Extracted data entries
Start of Block
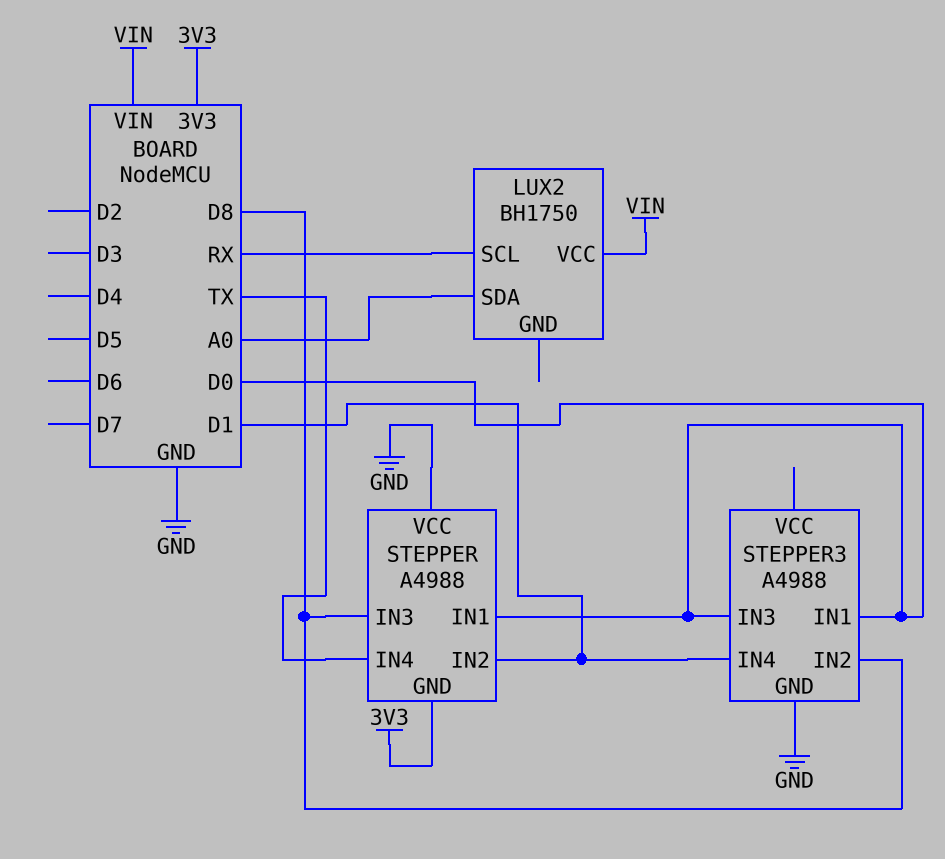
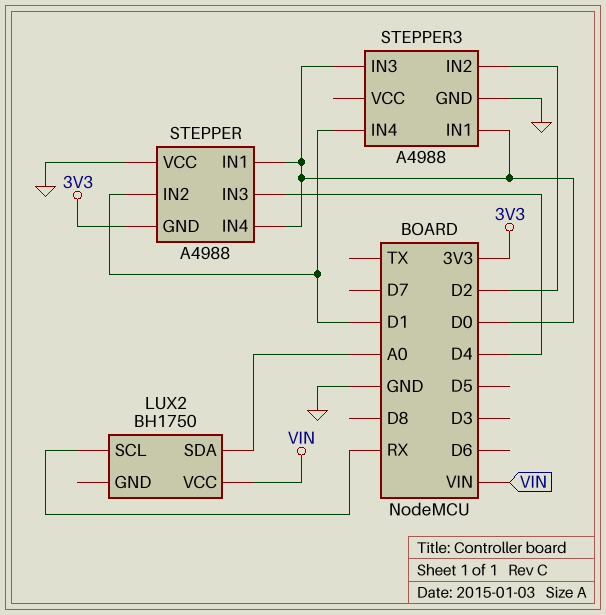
STEPPER pin IN3: D8 -> D4
STEPPER pin IN4: TX -> D0
STEPPER3 pin IN2: D8 -> D2

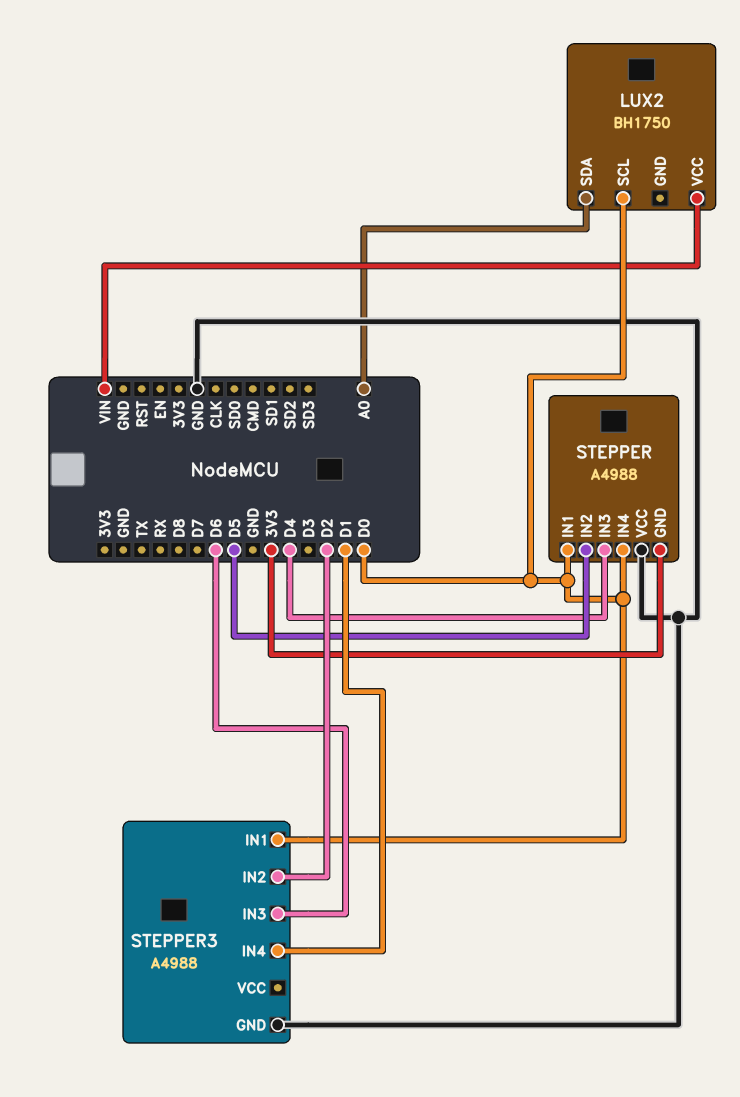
LUX2 pin SCL: RX -> D0
STEPPER pin IN2: D1 -> D5
STEPPER3 pin IN3: D0 -> D6

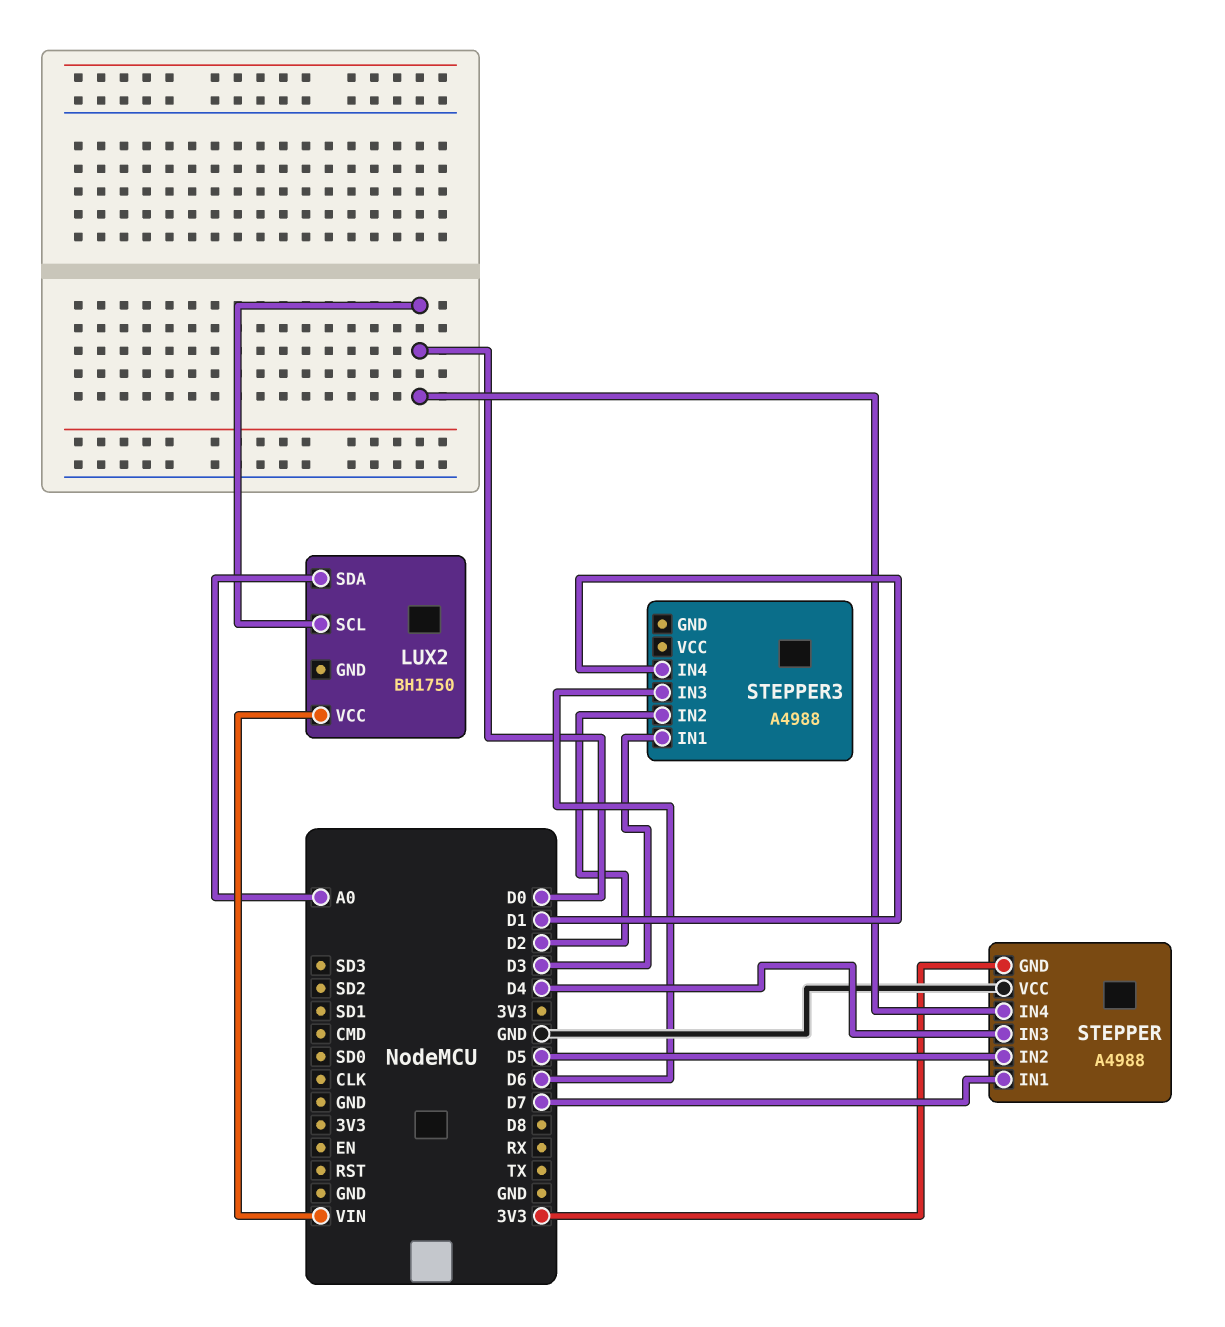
STEPPER pin IN1: D0 -> D7
STEPPER3 pin GND: GND -> none
STEPPER3 pin IN1: D0 -> D3

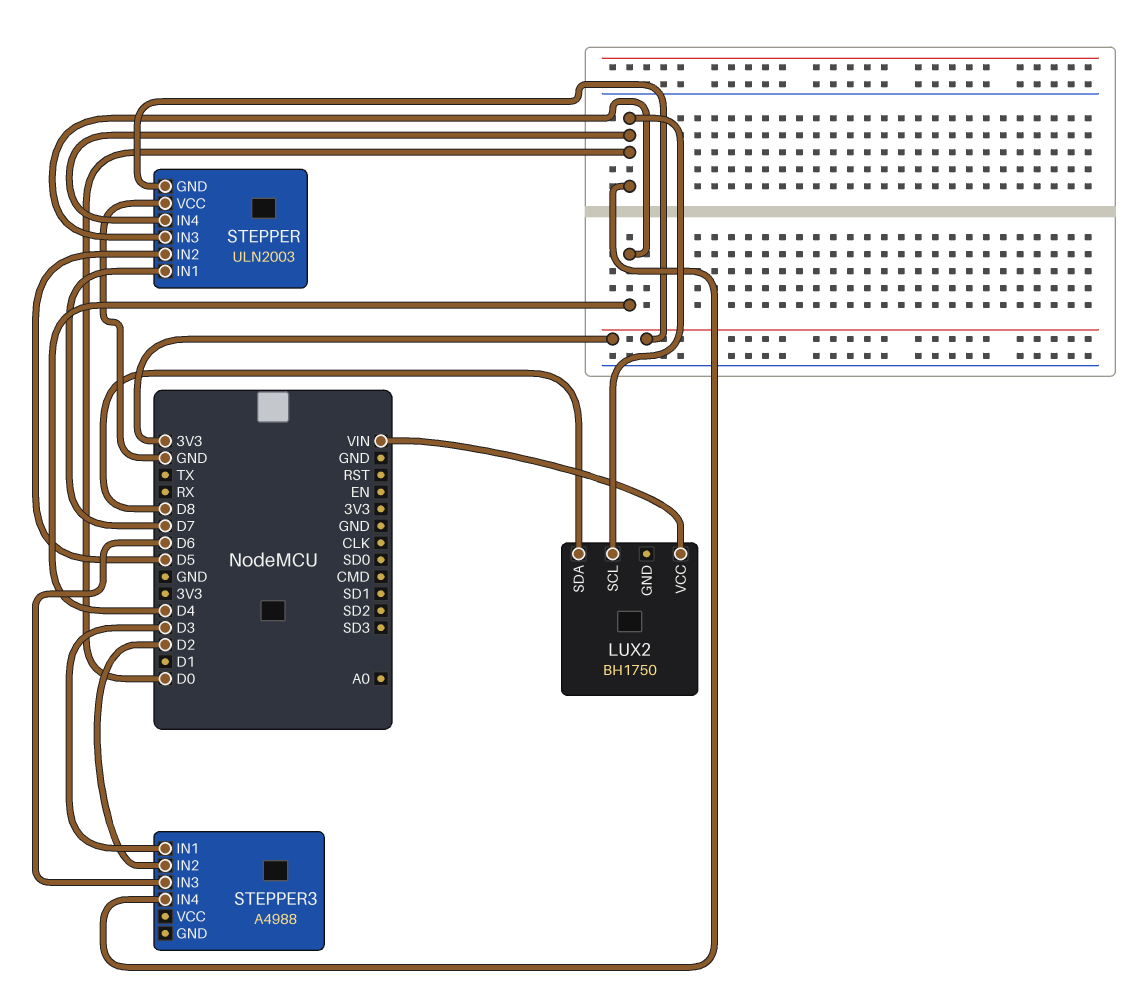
LUX2 pin SDA: A0 -> D8
STEPPER: A4988 -> ULN2003
STEPPER3 pin IN4: D1 -> D0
End of Block
Aim of the task:
Line by line, retype the records above exactly, minus the images.

Solved problem:
STEPPER pin IN3: D8 -> D4
STEPPER pin IN4: TX -> D0
STEPPER3 pin IN2: D8 -> D2

LUX2 pin SCL: RX -> D0
STEPPER pin IN2: D1 -> D5
STEPPER3 pin IN3: D0 -> D6

STEPPER pin IN1: D0 -> D7
STEPPER3 pin GND: GND -> none
STEPPER3 pin IN1: D0 -> D3

LUX2 pin SDA: A0 -> D8
STEPPER: A4988 -> ULN2003
STEPPER3 pin IN4: D1 -> D0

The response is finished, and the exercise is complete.